- Exercise goal
Needed from the data below: every line from the one with "C3: 68pF (GND, VOL) -> 68pF (SIG2, VOL)" up to and including the one with "C6: 68nF (NET1, NET12) -> 33nF (NET1, NET12)", repeated exactly and with nothing else.

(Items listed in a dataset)
********************
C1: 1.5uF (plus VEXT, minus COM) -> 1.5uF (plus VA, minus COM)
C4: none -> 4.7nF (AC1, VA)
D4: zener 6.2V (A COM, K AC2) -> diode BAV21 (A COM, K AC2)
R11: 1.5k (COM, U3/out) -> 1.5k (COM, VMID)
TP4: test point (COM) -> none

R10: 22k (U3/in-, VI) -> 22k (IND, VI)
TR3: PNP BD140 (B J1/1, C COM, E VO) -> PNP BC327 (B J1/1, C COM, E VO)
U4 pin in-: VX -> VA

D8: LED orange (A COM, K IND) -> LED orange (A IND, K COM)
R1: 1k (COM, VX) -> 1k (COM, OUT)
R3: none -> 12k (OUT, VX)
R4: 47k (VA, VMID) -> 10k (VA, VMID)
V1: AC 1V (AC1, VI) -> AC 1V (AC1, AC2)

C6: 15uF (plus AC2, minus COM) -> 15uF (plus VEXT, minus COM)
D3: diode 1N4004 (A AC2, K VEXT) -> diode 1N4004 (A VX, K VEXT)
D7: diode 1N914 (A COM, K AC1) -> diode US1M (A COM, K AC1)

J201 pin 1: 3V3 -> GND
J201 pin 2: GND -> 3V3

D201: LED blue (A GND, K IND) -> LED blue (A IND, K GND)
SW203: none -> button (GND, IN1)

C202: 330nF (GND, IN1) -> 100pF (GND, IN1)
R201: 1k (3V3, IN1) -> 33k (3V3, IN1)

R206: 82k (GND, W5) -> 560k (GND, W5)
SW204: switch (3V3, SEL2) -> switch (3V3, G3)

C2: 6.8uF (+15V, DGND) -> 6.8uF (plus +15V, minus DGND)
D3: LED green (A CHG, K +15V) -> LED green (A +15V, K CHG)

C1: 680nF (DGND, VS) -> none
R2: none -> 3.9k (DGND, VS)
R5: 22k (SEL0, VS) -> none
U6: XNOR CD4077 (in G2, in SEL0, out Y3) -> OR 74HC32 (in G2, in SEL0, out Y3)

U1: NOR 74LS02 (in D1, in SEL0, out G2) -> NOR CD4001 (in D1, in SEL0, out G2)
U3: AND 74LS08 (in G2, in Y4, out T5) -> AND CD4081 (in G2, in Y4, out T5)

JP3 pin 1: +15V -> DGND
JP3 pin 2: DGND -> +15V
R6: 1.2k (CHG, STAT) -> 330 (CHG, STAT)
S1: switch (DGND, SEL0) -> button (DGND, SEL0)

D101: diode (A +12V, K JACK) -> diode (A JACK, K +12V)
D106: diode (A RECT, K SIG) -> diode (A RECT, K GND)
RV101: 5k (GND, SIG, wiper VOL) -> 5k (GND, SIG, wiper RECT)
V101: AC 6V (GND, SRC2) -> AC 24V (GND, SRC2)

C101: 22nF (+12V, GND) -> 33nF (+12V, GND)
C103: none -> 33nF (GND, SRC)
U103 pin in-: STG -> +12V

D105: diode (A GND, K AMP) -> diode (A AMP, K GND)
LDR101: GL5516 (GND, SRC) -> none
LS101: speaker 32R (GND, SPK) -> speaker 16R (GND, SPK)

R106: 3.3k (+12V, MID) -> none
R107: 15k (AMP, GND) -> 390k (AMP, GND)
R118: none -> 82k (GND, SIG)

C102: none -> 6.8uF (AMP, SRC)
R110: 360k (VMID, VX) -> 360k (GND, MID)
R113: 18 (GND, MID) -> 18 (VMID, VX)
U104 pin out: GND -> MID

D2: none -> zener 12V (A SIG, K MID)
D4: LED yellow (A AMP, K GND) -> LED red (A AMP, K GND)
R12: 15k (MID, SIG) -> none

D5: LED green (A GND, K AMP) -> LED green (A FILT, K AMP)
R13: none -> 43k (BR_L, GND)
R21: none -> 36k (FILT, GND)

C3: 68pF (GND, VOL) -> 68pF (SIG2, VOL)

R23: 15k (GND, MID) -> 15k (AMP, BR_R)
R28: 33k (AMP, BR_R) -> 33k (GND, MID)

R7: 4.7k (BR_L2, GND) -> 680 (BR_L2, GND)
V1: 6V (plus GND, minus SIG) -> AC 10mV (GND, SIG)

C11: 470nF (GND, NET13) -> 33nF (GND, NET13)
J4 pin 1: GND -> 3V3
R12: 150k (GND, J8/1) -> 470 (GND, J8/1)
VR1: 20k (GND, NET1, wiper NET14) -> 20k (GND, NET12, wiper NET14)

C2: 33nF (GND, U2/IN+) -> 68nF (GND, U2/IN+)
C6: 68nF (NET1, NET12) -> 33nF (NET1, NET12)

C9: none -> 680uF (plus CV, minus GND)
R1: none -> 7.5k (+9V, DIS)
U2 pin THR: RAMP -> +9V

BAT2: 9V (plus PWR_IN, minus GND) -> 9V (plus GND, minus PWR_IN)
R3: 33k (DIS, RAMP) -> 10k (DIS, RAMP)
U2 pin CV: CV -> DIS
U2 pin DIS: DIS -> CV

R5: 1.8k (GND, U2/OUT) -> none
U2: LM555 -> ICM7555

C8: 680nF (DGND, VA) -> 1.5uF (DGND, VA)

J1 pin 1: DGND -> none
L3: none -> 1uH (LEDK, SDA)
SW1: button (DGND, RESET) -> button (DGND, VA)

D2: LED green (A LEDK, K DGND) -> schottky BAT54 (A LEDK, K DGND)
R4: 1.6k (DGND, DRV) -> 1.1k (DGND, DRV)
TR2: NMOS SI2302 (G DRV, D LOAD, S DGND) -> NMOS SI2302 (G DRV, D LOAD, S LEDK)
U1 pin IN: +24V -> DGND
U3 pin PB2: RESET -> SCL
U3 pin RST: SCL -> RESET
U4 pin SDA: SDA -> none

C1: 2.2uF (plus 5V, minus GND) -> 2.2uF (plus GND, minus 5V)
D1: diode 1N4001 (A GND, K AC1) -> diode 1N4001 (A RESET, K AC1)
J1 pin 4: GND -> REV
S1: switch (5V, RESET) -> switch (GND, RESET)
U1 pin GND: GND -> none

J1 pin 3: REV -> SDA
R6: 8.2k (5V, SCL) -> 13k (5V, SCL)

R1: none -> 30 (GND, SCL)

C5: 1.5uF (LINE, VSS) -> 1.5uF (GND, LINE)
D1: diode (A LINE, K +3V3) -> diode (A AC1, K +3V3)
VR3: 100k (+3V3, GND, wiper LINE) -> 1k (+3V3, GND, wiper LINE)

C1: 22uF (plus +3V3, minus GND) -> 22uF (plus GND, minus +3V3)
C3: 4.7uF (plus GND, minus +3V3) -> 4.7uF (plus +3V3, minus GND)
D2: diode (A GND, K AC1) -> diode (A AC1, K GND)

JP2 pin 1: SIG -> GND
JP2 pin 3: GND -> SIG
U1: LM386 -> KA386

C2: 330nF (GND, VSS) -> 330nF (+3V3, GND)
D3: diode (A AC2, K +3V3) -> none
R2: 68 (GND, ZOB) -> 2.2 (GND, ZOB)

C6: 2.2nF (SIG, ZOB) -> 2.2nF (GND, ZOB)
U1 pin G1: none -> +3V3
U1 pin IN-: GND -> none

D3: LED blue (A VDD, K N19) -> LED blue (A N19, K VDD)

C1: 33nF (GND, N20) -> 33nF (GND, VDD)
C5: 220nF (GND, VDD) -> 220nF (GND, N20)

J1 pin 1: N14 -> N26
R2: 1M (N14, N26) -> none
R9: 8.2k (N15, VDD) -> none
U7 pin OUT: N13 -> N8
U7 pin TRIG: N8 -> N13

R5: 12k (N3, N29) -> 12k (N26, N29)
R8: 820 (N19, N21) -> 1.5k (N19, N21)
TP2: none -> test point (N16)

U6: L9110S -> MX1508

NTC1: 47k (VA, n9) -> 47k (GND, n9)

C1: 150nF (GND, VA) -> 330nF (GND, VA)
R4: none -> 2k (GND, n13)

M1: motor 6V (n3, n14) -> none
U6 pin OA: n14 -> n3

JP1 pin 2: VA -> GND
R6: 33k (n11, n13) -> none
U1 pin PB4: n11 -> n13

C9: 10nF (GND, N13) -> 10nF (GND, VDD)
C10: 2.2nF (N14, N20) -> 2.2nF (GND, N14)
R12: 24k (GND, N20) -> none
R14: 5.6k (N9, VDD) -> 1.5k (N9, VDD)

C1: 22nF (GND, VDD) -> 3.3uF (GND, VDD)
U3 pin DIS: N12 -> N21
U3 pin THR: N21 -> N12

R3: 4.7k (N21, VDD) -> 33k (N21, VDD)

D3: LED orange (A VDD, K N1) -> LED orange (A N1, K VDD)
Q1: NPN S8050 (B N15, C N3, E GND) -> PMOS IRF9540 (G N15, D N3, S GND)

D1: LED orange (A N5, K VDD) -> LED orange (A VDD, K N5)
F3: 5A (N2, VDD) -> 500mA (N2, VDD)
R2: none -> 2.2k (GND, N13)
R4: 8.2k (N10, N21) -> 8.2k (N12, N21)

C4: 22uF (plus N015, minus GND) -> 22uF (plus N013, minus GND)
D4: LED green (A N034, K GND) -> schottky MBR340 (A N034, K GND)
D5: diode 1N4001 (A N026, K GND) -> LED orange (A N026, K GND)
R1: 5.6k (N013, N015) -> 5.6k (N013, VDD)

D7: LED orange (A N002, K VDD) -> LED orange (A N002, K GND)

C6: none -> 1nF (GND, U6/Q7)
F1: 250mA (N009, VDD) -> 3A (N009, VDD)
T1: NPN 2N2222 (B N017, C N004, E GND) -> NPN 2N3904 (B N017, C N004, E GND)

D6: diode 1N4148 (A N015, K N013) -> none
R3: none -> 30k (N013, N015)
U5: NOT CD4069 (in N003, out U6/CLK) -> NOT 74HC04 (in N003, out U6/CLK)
********************
- Answer space
C3: 68pF (GND, VOL) -> 68pF (SIG2, VOL)

R23: 15k (GND, MID) -> 15k (AMP, BR_R)
R28: 33k (AMP, BR_R) -> 33k (GND, MID)

R7: 4.7k (BR_L2, GND) -> 680 (BR_L2, GND)
V1: 6V (plus GND, minus SIG) -> AC 10mV (GND, SIG)

C11: 470nF (GND, NET13) -> 33nF (GND, NET13)
J4 pin 1: GND -> 3V3
R12: 150k (GND, J8/1) -> 470 (GND, J8/1)
VR1: 20k (GND, NET1, wiper NET14) -> 20k (GND, NET12, wiper NET14)

C2: 33nF (GND, U2/IN+) -> 68nF (GND, U2/IN+)
C6: 68nF (NET1, NET12) -> 33nF (NET1, NET12)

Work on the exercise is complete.